▶

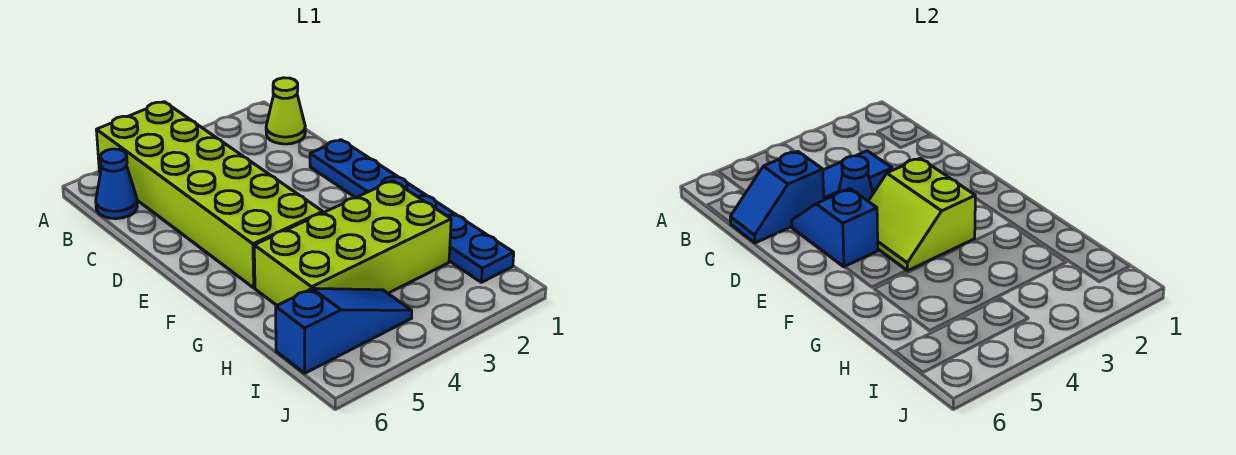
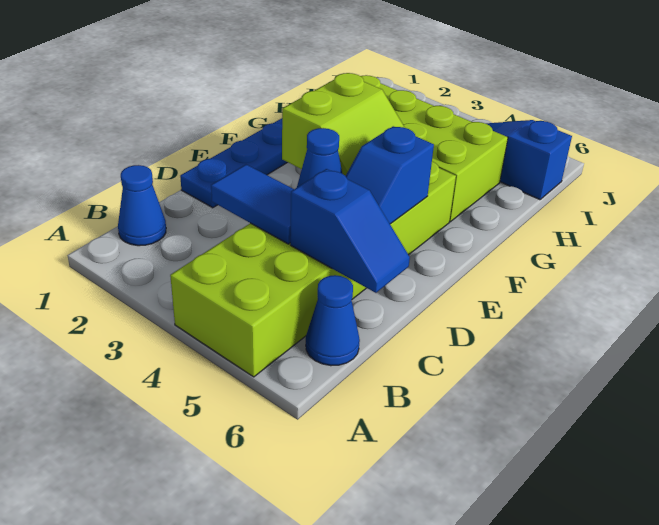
lime cone B1 level 1 -> blue cone B1 level 1

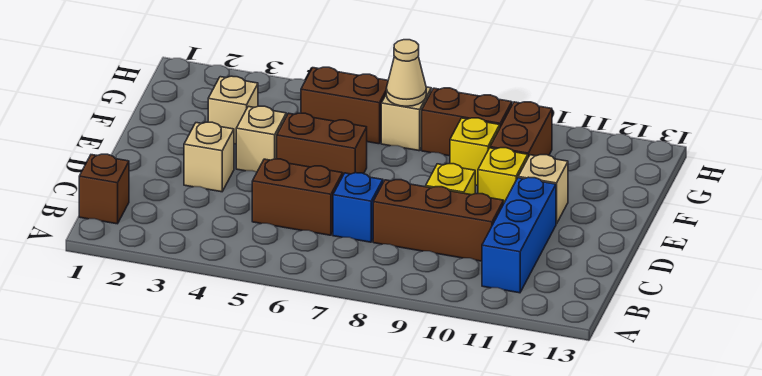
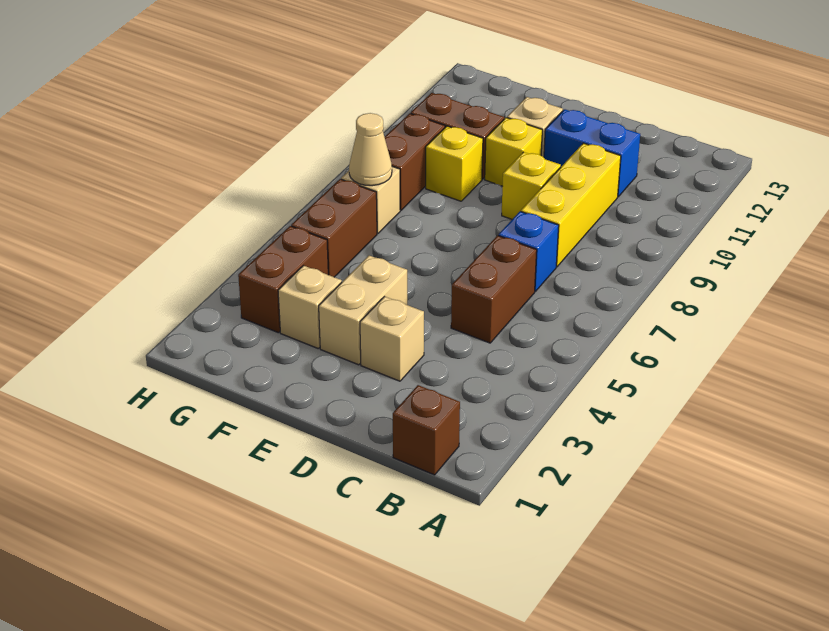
blue brick B11:D11 level 1 -> blue brick C11:D11 level 1
brown brick C8:C10 level 1 -> yellow brick C8:C10 level 1
tan brick E4 level 1 -> tan brick E3:E4 level 1
brown brick E5:E6 level 1 -> brown brick G3:G4 level 1

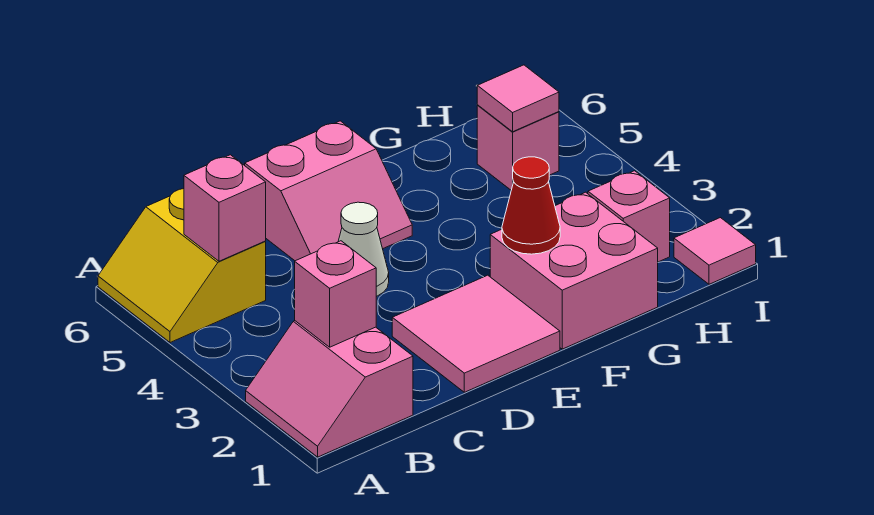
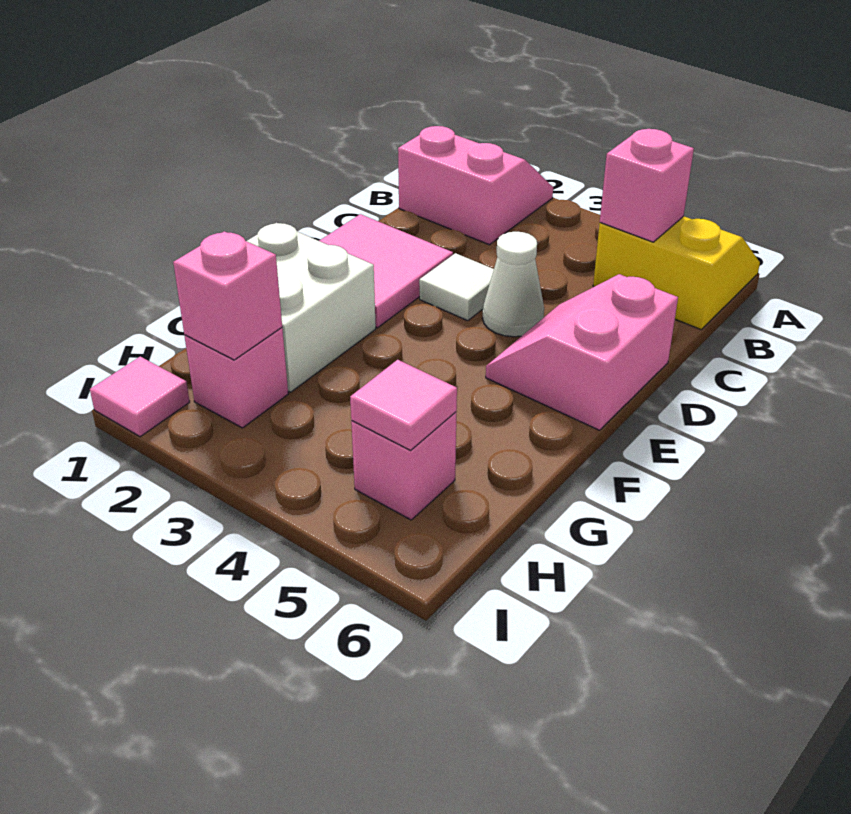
pink brick B2 level 2 -> pink brick H2 level 2
none -> white tile D3 level 1
pink brick F1:G2 level 1 -> white brick F1:G2 level 1
red cone F2 level 2 -> none

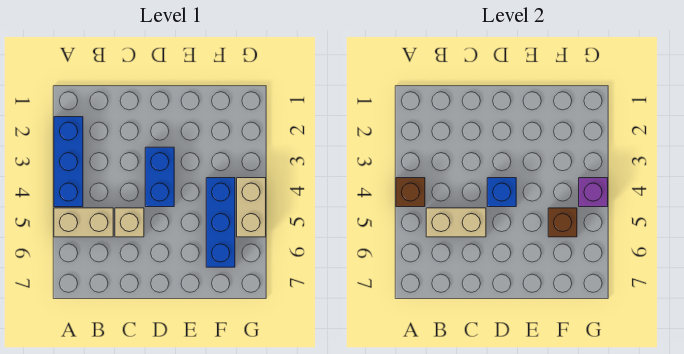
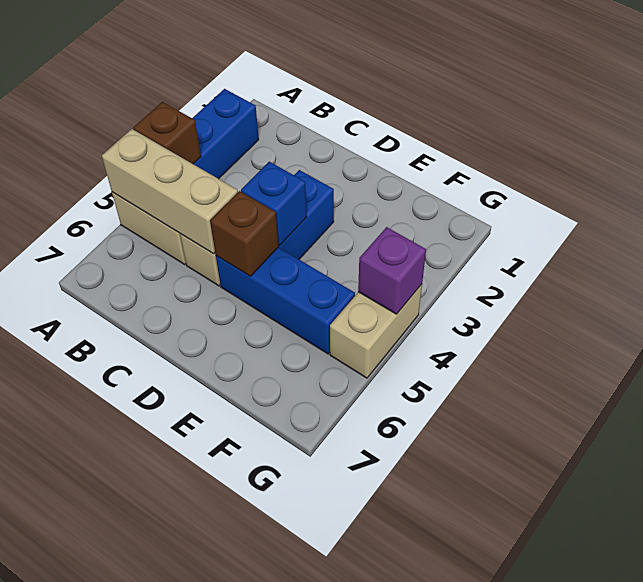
tan brick B5:C5 level 2 -> tan brick A5:C5 level 2
blue brick F4:F6 level 1 -> blue brick D5:F5 level 1
brown brick F5 level 2 -> brown brick D5 level 2

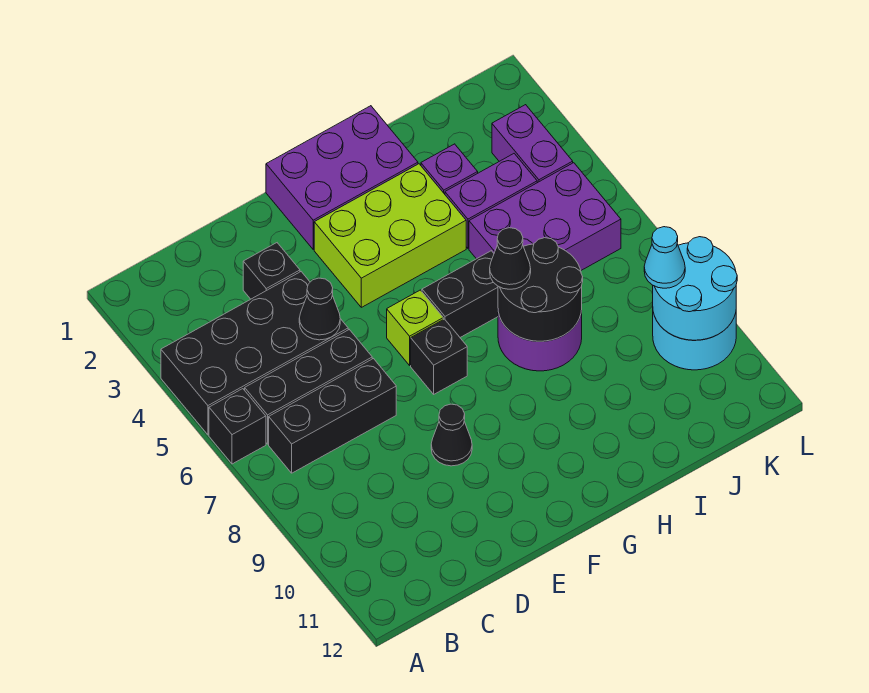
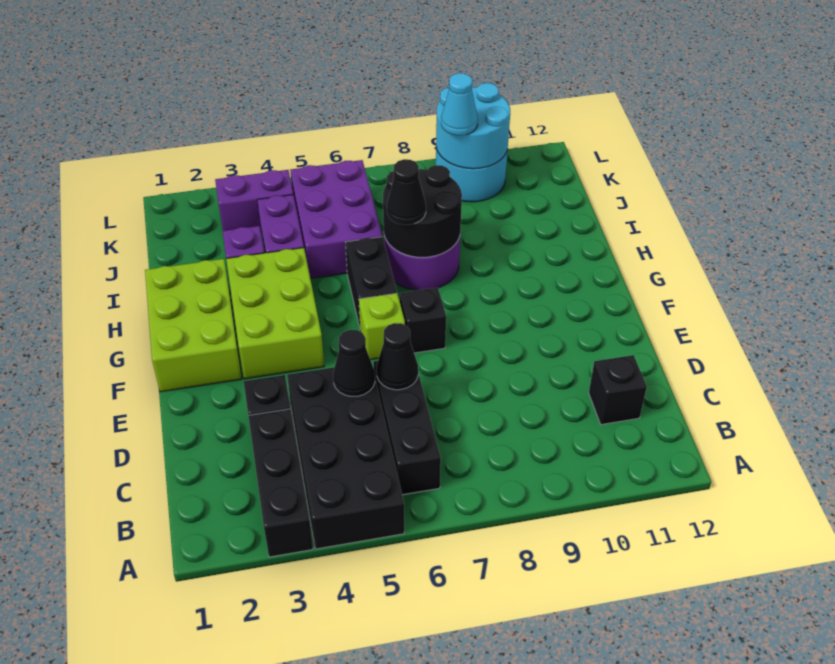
black brick A6 level 1 -> black brick C11 level 1
black brick B7:D7 level 1 -> black brick A3:C3 level 1
black cone E9 level 1 -> black cone D6 level 2
purple brick F1:H2 level 1 -> lime brick F1:H2 level 1

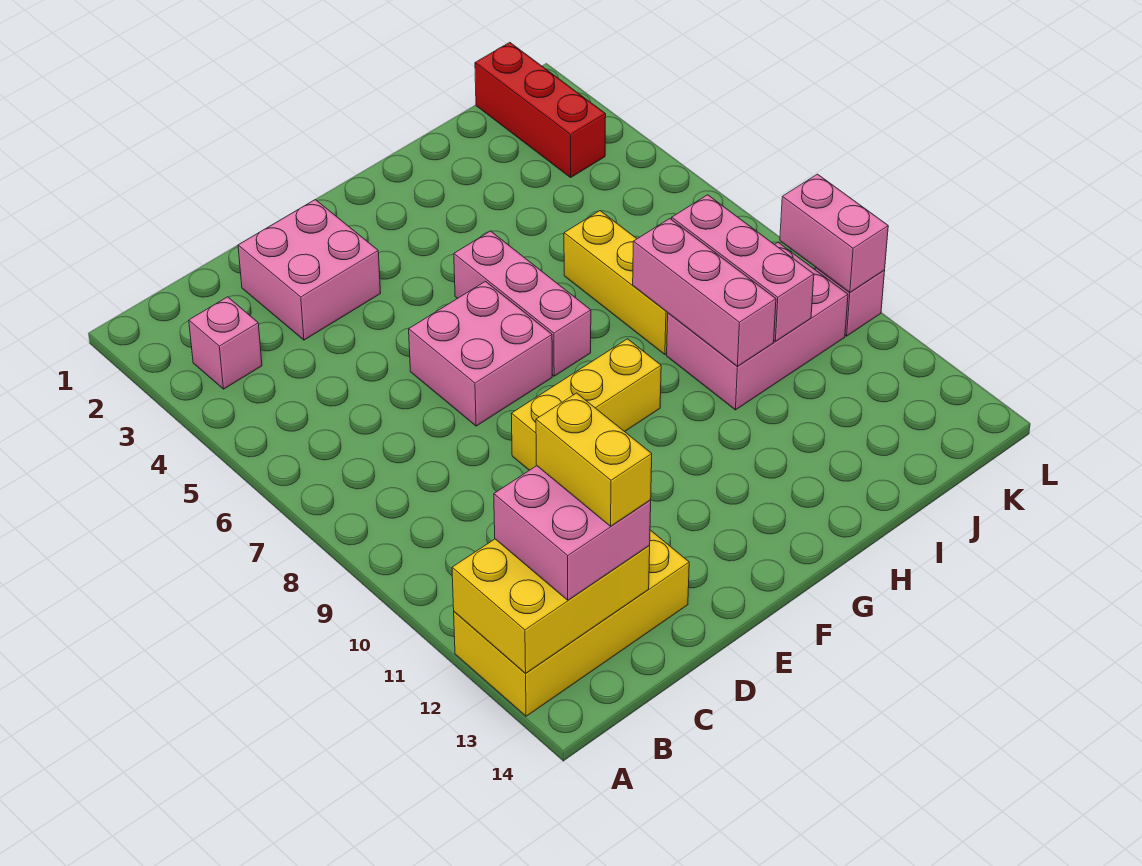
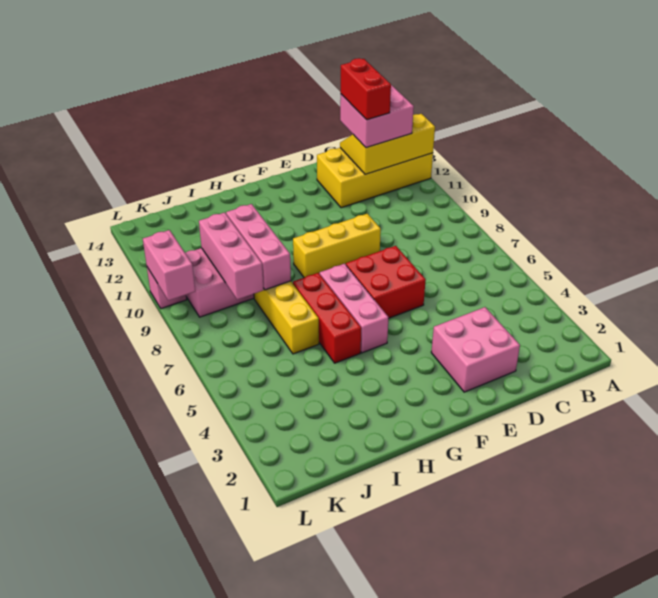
yellow brick A12:C13 level 2 -> yellow slope A12:C13 level 2 top 12
pink brick B3 level 1 -> none
yellow brick C12:C13 level 4 -> red brick C12:C13 level 4
pink brick E6:F7 level 1 -> red brick E6:F7 level 1
red brick K1:K3 level 1 -> red brick H5:H7 level 1

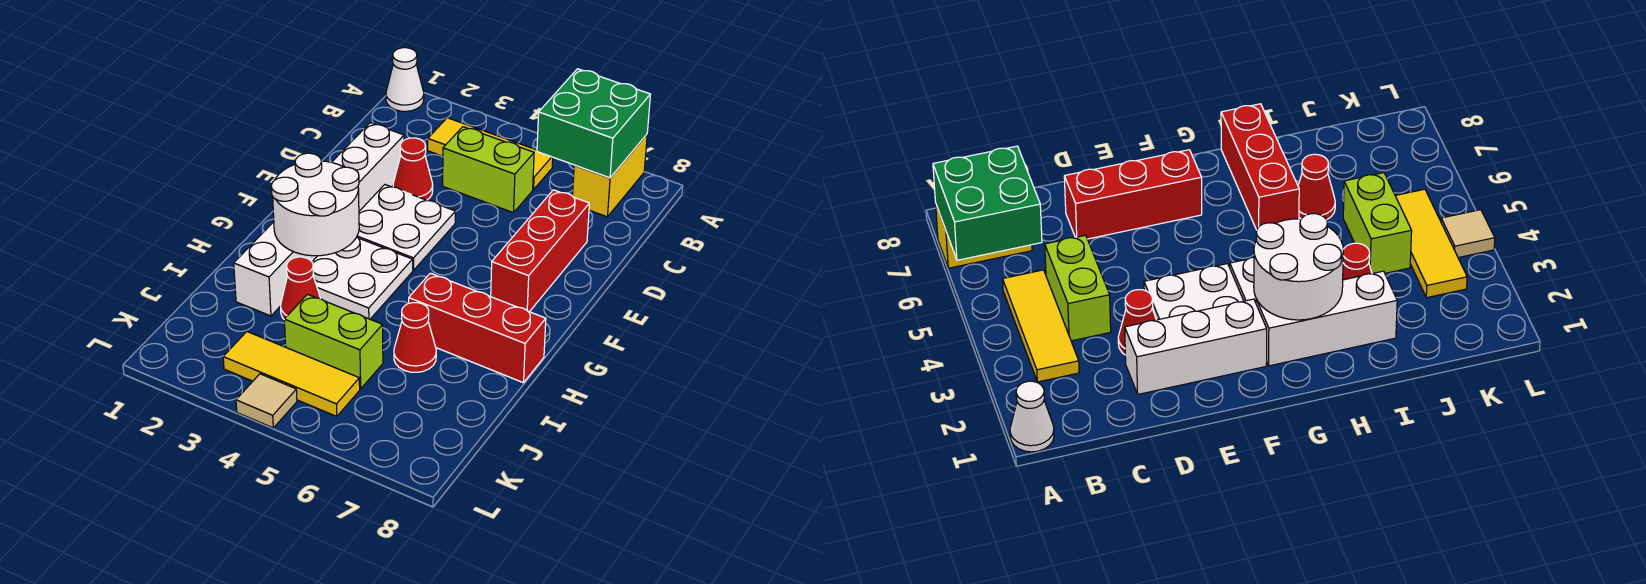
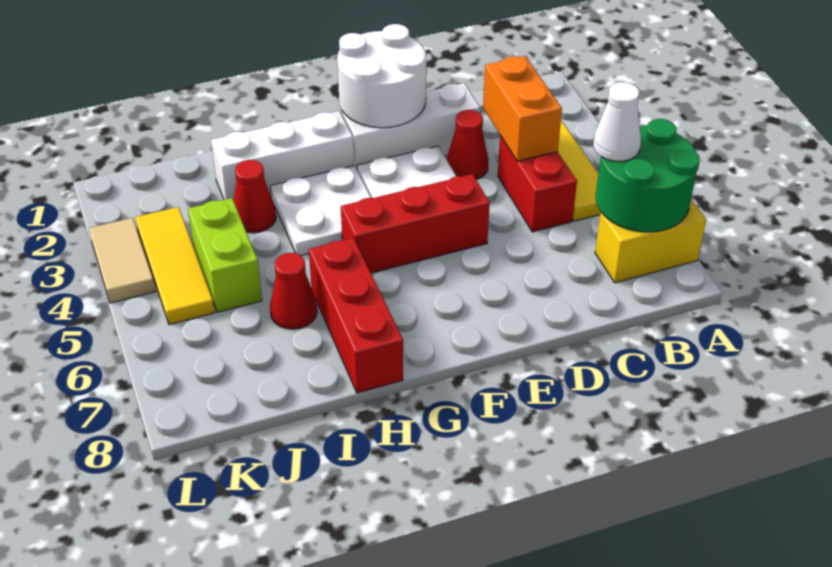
white cone A1 level 1 -> white cone B6 level 3
green brick A6:B7 level 2 -> green round brick A6:B7 level 2
none -> orange brick C3:C4 level 2
lime brick C4:C5 level 1 -> red brick C4:C5 level 1
red brick D7:F7 level 1 -> red brick E5:G5 level 1
white round brick G2:H3 level 2 -> white round brick E1:F2 level 2
tan tile L4 level 1 -> tan tile L3:L4 level 1

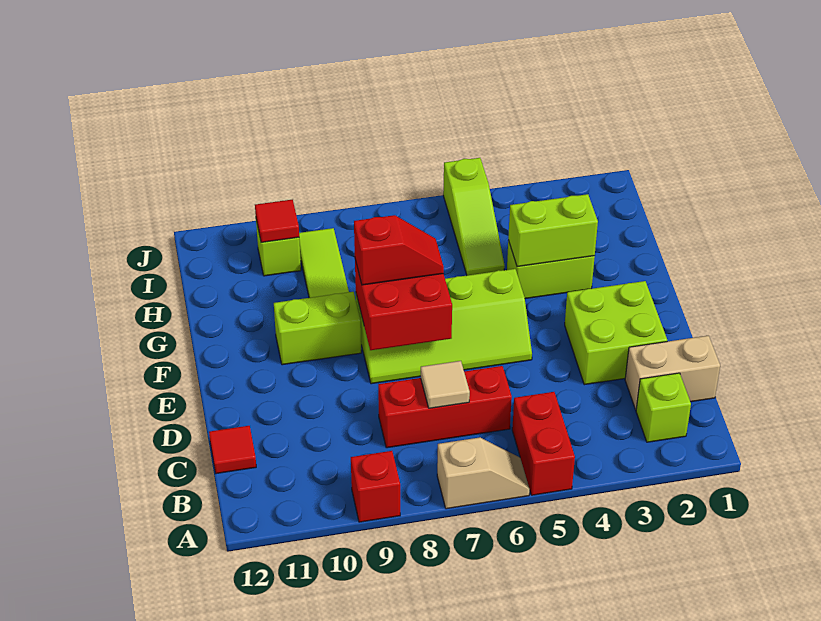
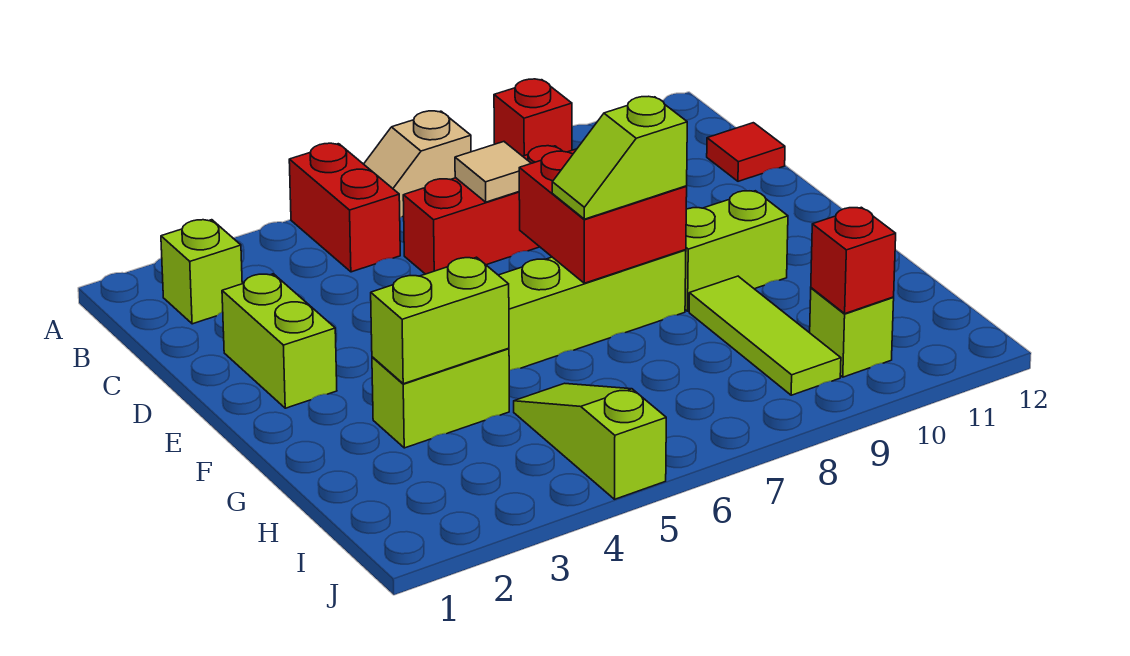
tan brick C1:C2 level 1 -> none
lime brick D2:E3 level 1 -> lime brick D2:E2 level 1
red slope F7:F8 level 3 top 8 -> lime slope F7:F8 level 3 top 8
red tile I10 level 2 -> red brick I10 level 2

◀

• [REQUIRED ACTION]: Could you output the full set of entries exactly, skipping every picture?

• [TASK RESPONSE]:
lime cone B1 level 1 -> blue cone B1 level 1

blue brick B11:D11 level 1 -> blue brick C11:D11 level 1
brown brick C8:C10 level 1 -> yellow brick C8:C10 level 1
tan brick E4 level 1 -> tan brick E3:E4 level 1
brown brick E5:E6 level 1 -> brown brick G3:G4 level 1

pink brick B2 level 2 -> pink brick H2 level 2
none -> white tile D3 level 1
pink brick F1:G2 level 1 -> white brick F1:G2 level 1
red cone F2 level 2 -> none

tan brick B5:C5 level 2 -> tan brick A5:C5 level 2
blue brick F4:F6 level 1 -> blue brick D5:F5 level 1
brown brick F5 level 2 -> brown brick D5 level 2

black brick A6 level 1 -> black brick C11 level 1
black brick B7:D7 level 1 -> black brick A3:C3 level 1
black cone E9 level 1 -> black cone D6 level 2
purple brick F1:H2 level 1 -> lime brick F1:H2 level 1

yellow brick A12:C13 level 2 -> yellow slope A12:C13 level 2 top 12
pink brick B3 level 1 -> none
yellow brick C12:C13 level 4 -> red brick C12:C13 level 4
pink brick E6:F7 level 1 -> red brick E6:F7 level 1
red brick K1:K3 level 1 -> red brick H5:H7 level 1

white cone A1 level 1 -> white cone B6 level 3
green brick A6:B7 level 2 -> green round brick A6:B7 level 2
none -> orange brick C3:C4 level 2
lime brick C4:C5 level 1 -> red brick C4:C5 level 1
red brick D7:F7 level 1 -> red brick E5:G5 level 1
white round brick G2:H3 level 2 -> white round brick E1:F2 level 2
tan tile L4 level 1 -> tan tile L3:L4 level 1

tan brick C1:C2 level 1 -> none
lime brick D2:E3 level 1 -> lime brick D2:E2 level 1
red slope F7:F8 level 3 top 8 -> lime slope F7:F8 level 3 top 8
red tile I10 level 2 -> red brick I10 level 2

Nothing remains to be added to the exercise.